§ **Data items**
* * *

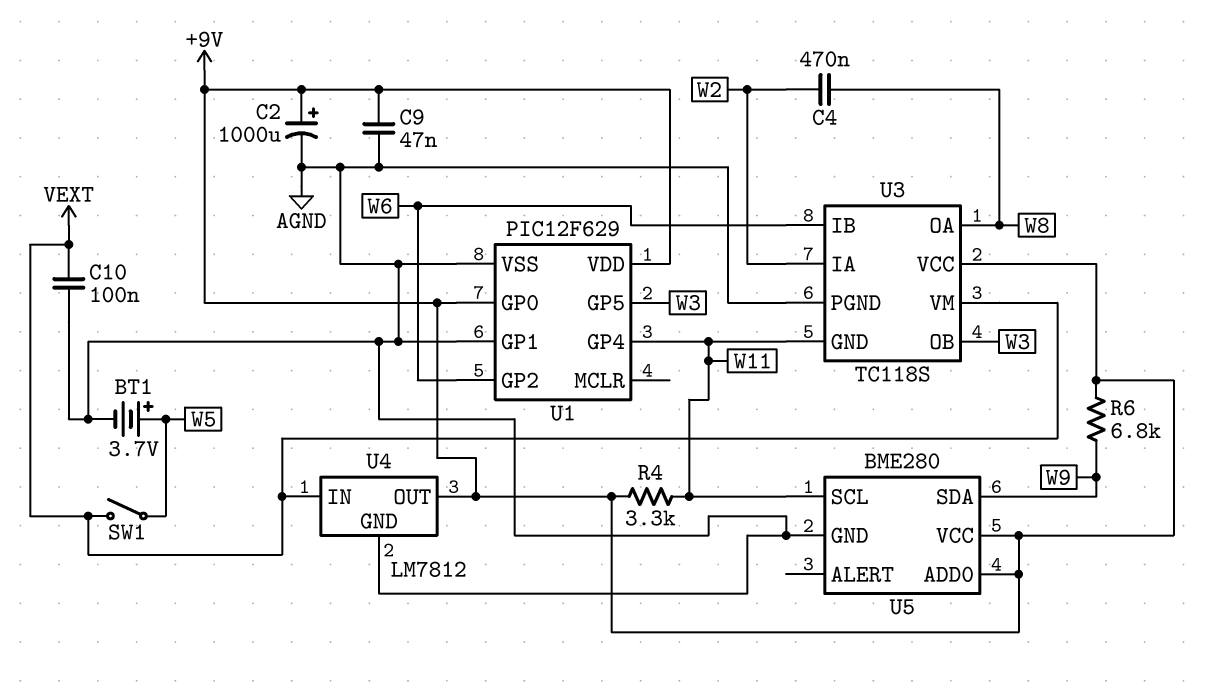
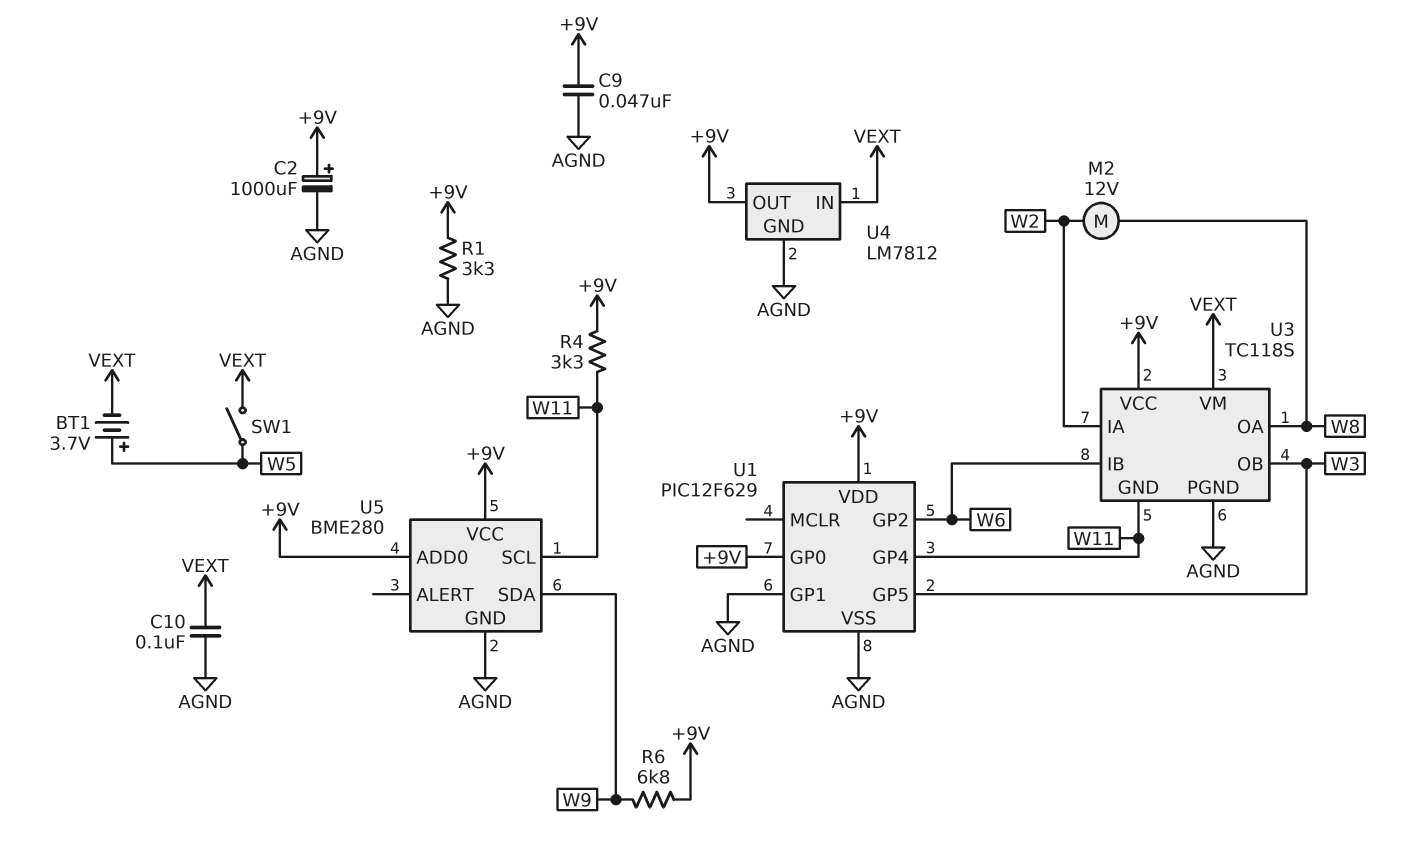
BT1: 3.7V (plus W5, minus AGND) -> 3.7V (plus W5, minus VEXT)
C4: 470nF (W2, W8) -> none
M2: none -> motor 12V (W2, W8)
R1: none -> 3.3k (+9V, AGND)

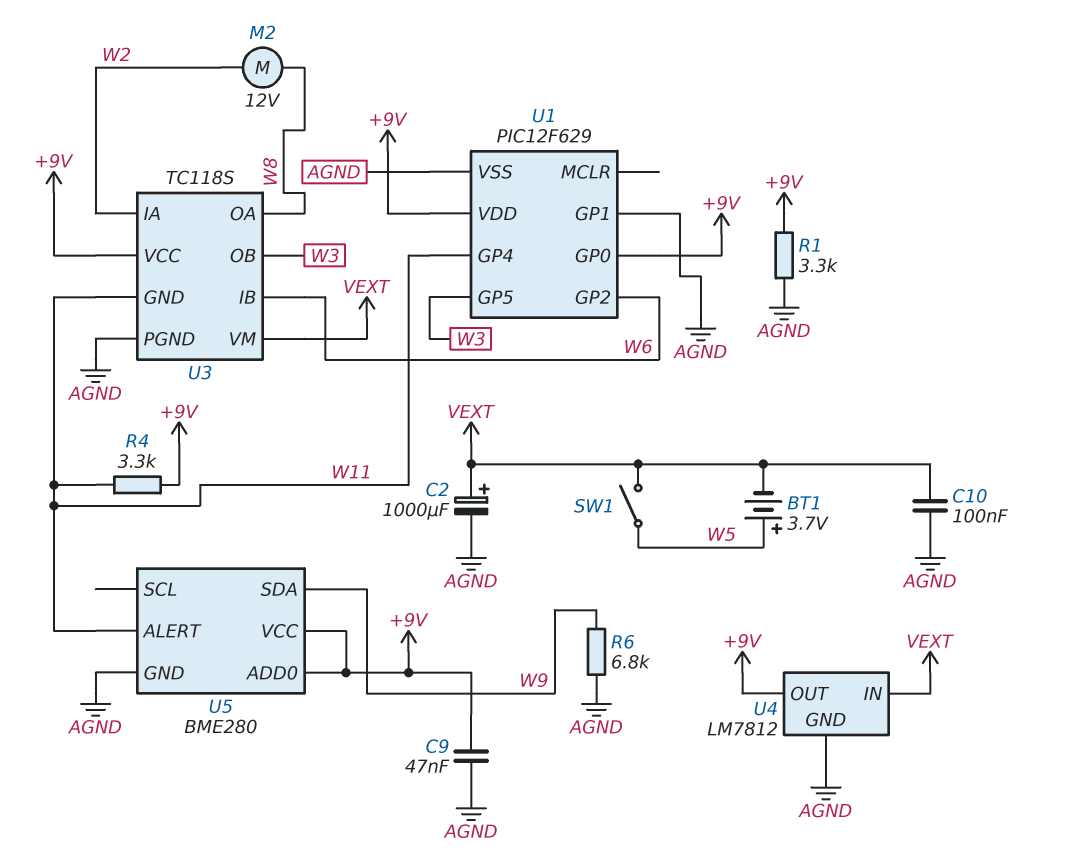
C2: 1000uF (plus +9V, minus AGND) -> 1000uF (plus VEXT, minus AGND)
R6: 6.8k (+9V, W9) -> 6.8k (AGND, W9)
U5 pin ALERT: none -> W11
U5 pin SCL: W11 -> none

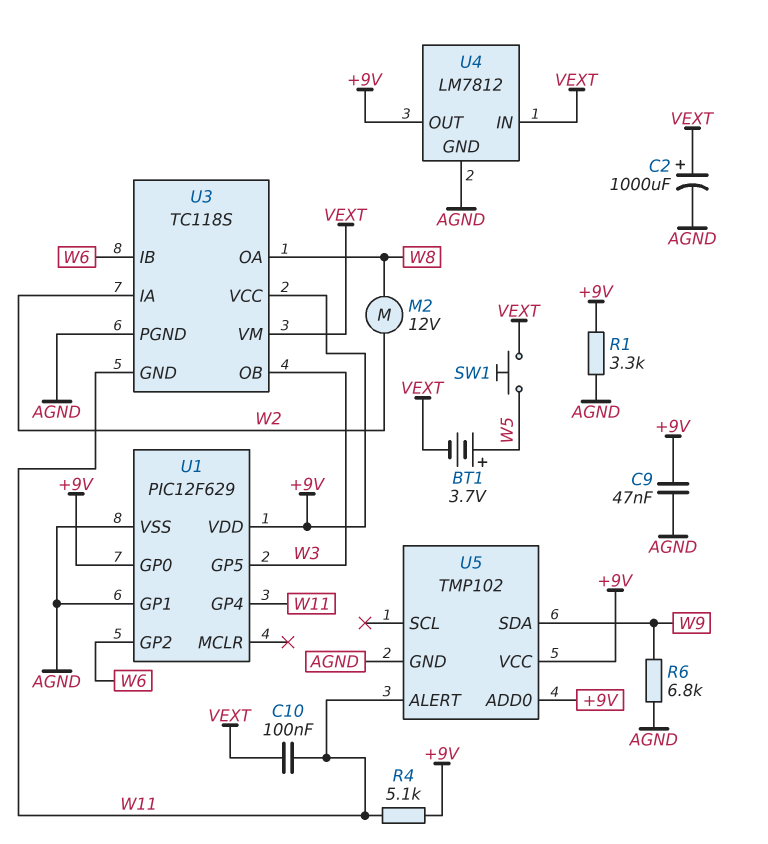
C10: 100nF (AGND, VEXT) -> 100nF (VEXT, W11)
R4: 3.3k (+9V, W11) -> 5.1k (+9V, W11)
SW1: switch (VEXT, W5) -> button (VEXT, W5)
U5: BME280 -> TMP102

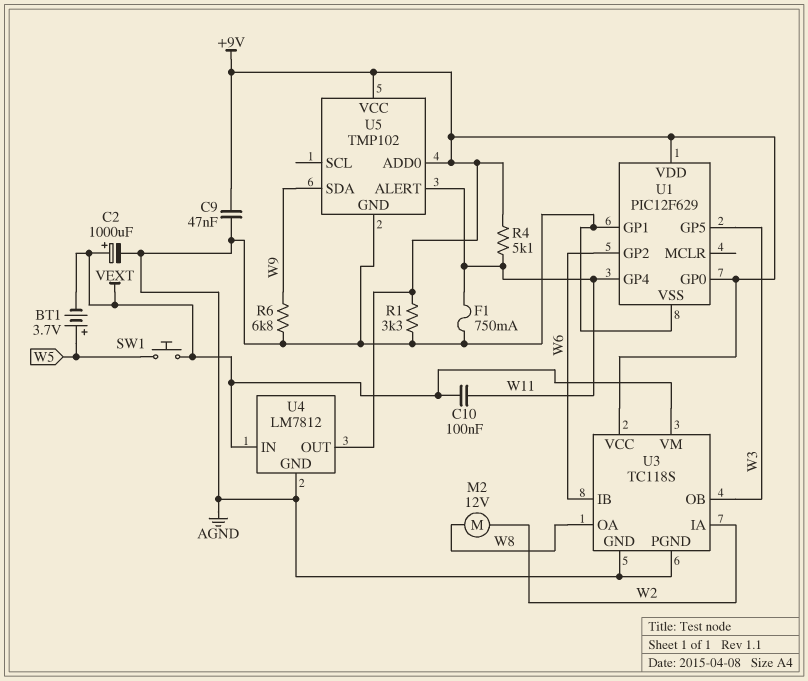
F1: none -> 750mA (AGND, W11)
U3 pin GND: W11 -> AGND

* * *

§ **What is expected**
Find the line with "U5 pin ALERT: none -> W11". Return it and each line after it through the end of the data, exactly, without pictures.

§ **Reply**
U5 pin ALERT: none -> W11
U5 pin SCL: W11 -> none

C10: 100nF (AGND, VEXT) -> 100nF (VEXT, W11)
R4: 3.3k (+9V, W11) -> 5.1k (+9V, W11)
SW1: switch (VEXT, W5) -> button (VEXT, W5)
U5: BME280 -> TMP102

F1: none -> 750mA (AGND, W11)
U3 pin GND: W11 -> AGND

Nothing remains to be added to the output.